YOUR OBJECTIVE -
Output the data verbatim, minus the images.

Segment Start: SOURCE MATERIAL

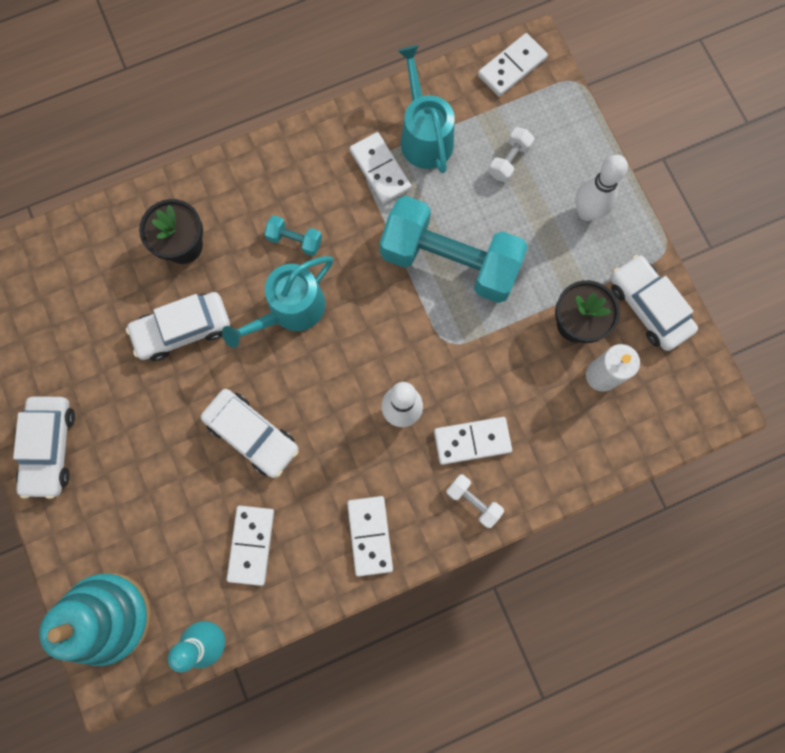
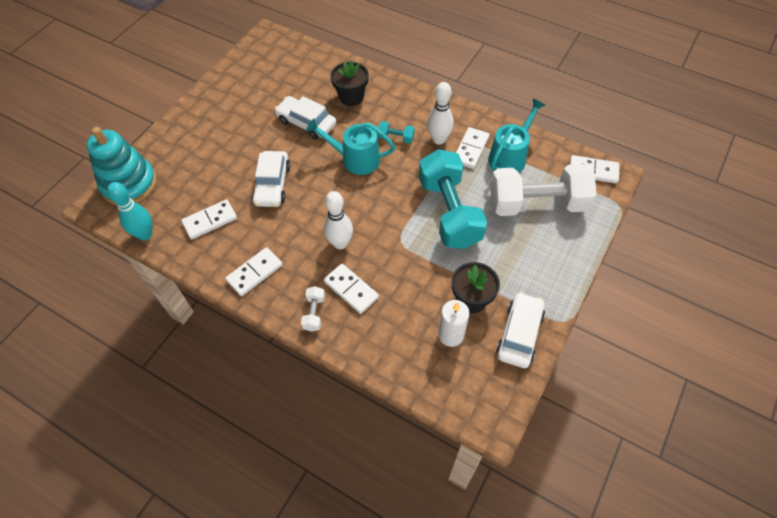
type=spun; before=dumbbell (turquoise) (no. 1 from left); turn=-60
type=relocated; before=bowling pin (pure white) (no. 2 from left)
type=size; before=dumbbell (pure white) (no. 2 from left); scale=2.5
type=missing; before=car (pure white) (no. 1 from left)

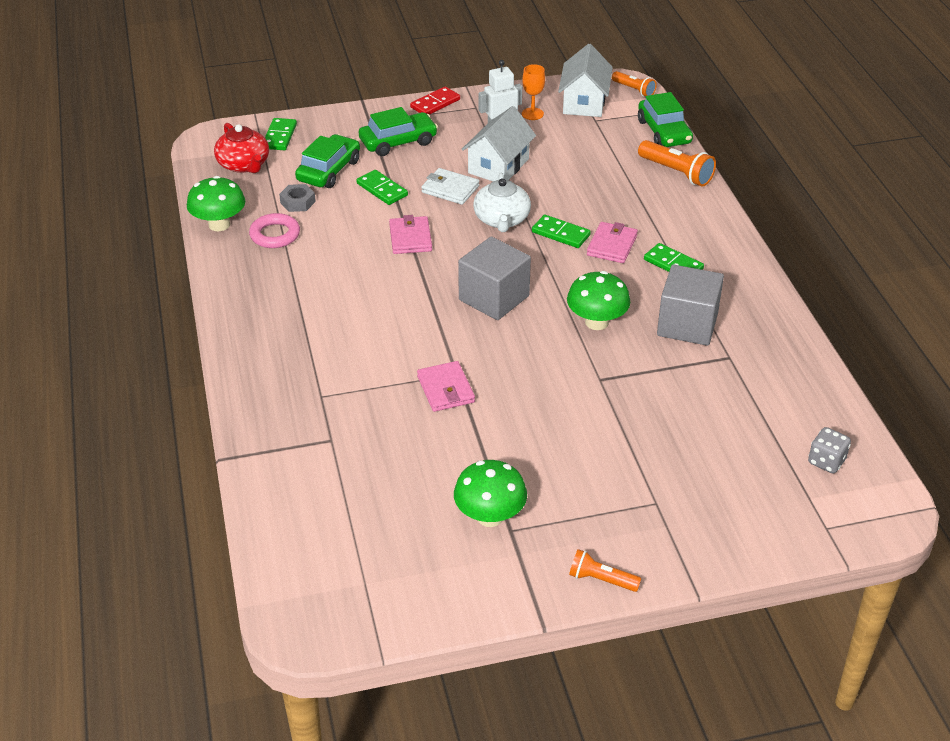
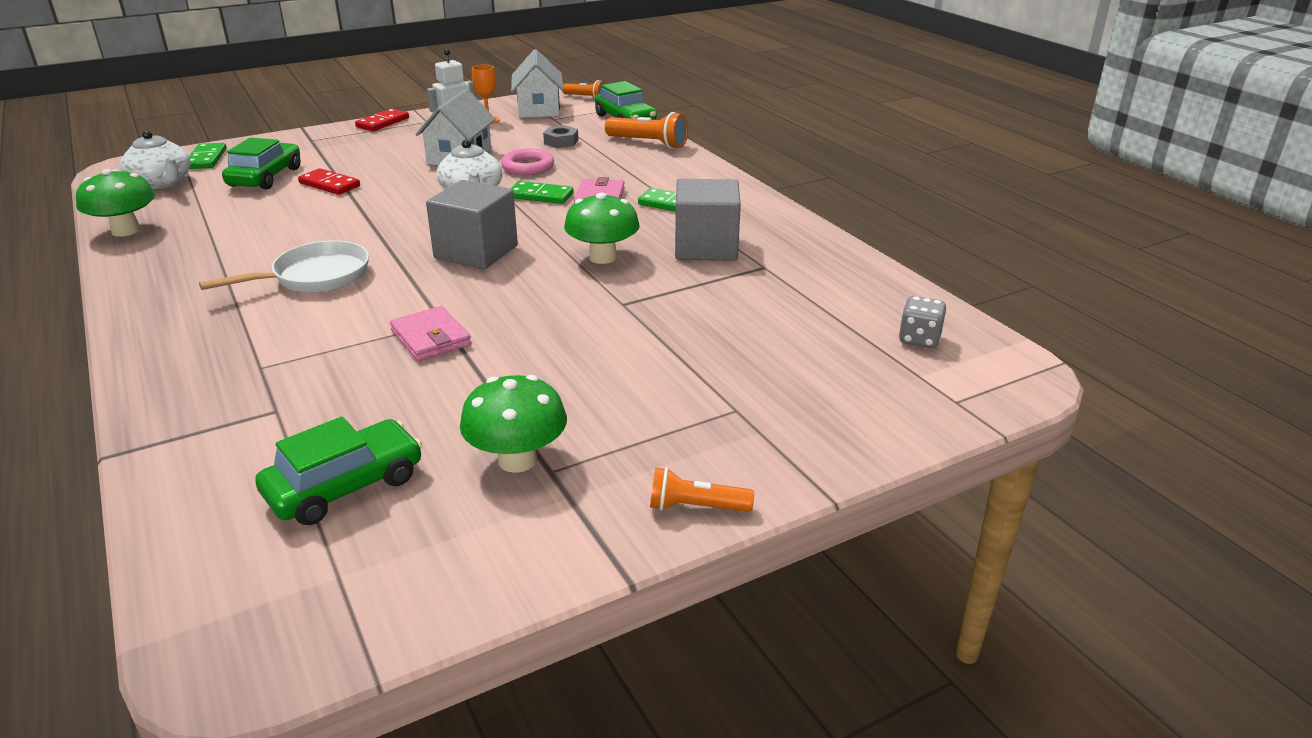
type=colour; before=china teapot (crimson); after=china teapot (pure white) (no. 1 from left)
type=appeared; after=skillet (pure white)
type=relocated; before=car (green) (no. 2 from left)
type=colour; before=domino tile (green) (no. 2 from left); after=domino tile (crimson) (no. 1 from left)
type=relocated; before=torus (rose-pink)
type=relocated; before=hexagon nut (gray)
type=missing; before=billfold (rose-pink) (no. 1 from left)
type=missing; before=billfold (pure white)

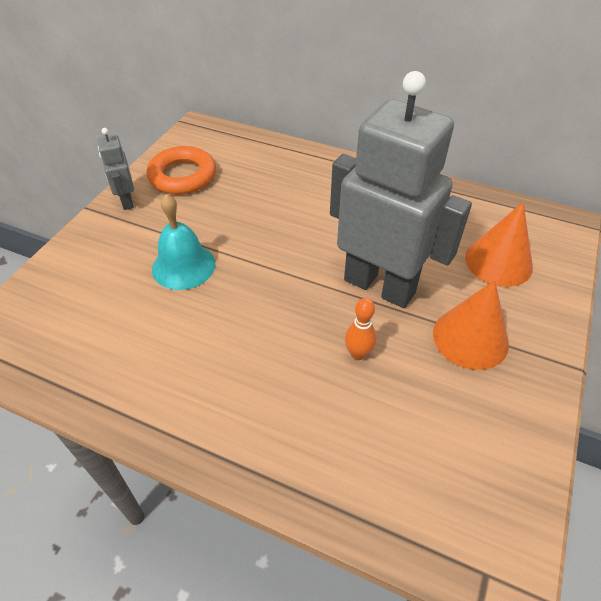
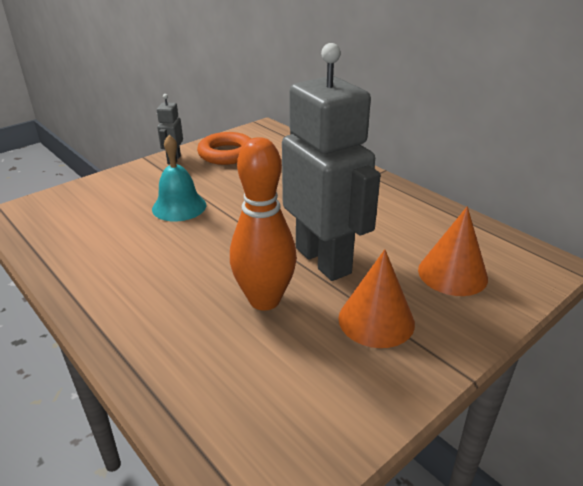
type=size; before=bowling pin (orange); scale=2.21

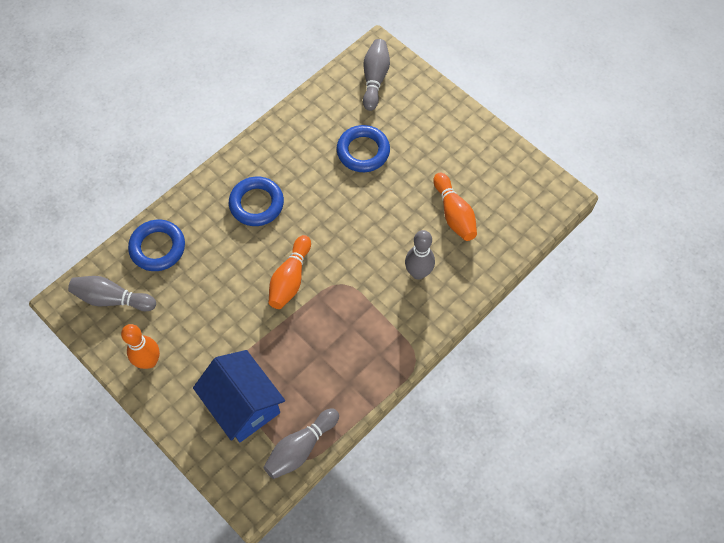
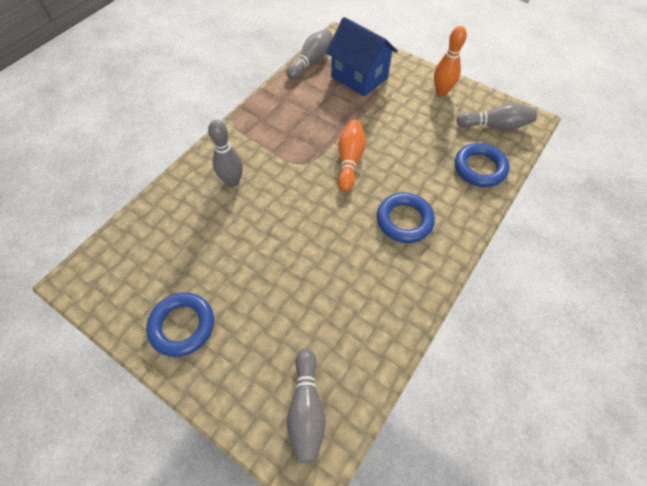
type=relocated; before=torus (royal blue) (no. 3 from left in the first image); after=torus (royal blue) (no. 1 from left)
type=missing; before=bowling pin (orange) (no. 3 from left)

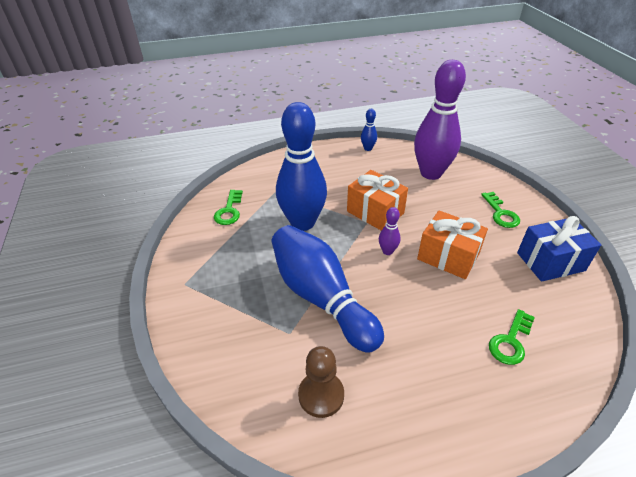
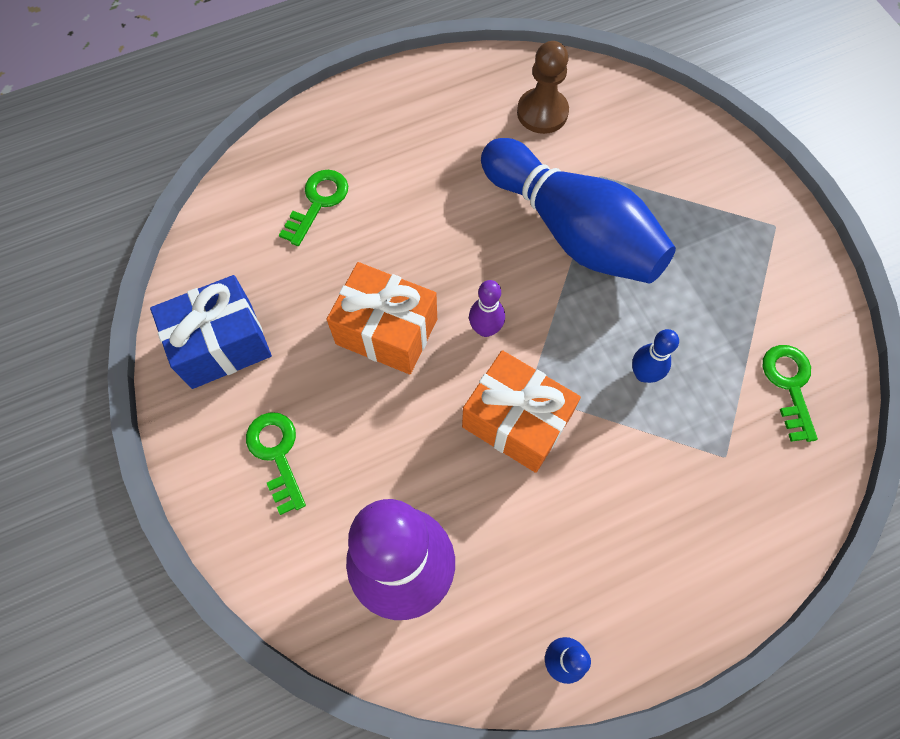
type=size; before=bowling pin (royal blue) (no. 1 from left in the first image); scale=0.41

Segment End: SOURCE MATERIAL

EXERCISE RESPONSE -
type=spun; before=dumbbell (turquoise) (no. 1 from left); turn=-60
type=relocated; before=bowling pin (pure white) (no. 2 from left)
type=size; before=dumbbell (pure white) (no. 2 from left); scale=2.5
type=missing; before=car (pure white) (no. 1 from left)

type=colour; before=china teapot (crimson); after=china teapot (pure white) (no. 1 from left)
type=appeared; after=skillet (pure white)
type=relocated; before=car (green) (no. 2 from left)
type=colour; before=domino tile (green) (no. 2 from left); after=domino tile (crimson) (no. 1 from left)
type=relocated; before=torus (rose-pink)
type=relocated; before=hexagon nut (gray)
type=missing; before=billfold (rose-pink) (no. 1 from left)
type=missing; before=billfold (pure white)

type=size; before=bowling pin (orange); scale=2.21

type=relocated; before=torus (royal blue) (no. 3 from left in the first image); after=torus (royal blue) (no. 1 from left)
type=missing; before=bowling pin (orange) (no. 3 from left)

type=size; before=bowling pin (royal blue) (no. 1 from left in the first image); scale=0.41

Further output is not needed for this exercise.